What to do: Every line in the records below with the string "round" is to be copied out.
★ ★ ★ ★
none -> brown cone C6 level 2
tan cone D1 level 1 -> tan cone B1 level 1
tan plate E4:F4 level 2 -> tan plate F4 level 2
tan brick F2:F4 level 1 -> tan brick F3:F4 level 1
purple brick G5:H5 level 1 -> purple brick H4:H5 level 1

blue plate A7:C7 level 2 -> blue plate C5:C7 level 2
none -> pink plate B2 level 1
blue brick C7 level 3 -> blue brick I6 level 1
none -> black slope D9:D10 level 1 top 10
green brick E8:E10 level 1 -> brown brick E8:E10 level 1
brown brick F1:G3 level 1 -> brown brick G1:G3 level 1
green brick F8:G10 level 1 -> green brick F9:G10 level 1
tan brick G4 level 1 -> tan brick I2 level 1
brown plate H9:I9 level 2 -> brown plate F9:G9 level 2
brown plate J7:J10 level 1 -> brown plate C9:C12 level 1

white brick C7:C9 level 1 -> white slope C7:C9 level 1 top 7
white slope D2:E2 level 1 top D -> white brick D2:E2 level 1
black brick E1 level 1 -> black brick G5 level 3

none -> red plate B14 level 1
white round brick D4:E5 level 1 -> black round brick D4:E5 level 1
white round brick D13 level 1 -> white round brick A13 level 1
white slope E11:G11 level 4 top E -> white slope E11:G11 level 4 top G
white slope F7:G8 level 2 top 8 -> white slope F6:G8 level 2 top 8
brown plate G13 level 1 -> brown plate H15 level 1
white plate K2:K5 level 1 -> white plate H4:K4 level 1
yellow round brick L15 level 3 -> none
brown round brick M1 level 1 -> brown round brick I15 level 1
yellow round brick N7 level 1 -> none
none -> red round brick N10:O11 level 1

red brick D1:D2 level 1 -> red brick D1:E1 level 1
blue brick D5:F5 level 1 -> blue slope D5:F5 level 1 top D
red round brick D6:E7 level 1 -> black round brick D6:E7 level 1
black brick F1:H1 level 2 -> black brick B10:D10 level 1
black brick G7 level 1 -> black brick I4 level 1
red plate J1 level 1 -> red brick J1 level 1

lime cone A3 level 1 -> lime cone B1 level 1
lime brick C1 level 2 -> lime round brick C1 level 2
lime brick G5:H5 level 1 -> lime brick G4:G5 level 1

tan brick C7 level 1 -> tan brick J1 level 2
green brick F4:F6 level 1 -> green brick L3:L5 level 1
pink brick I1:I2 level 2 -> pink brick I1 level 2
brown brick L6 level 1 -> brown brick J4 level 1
★ ★ ★ ★
Output of the exercise:
white round brick D4:E5 level 1 -> black round brick D4:E5 level 1
white round brick D13 level 1 -> white round brick A13 level 1
yellow round brick L15 level 3 -> none
brown round brick M1 level 1 -> brown round brick I15 level 1
yellow round brick N7 level 1 -> none
none -> red round brick N10:O11 level 1
red round brick D6:E7 level 1 -> black round brick D6:E7 level 1
lime brick C1 level 2 -> lime round brick C1 level 2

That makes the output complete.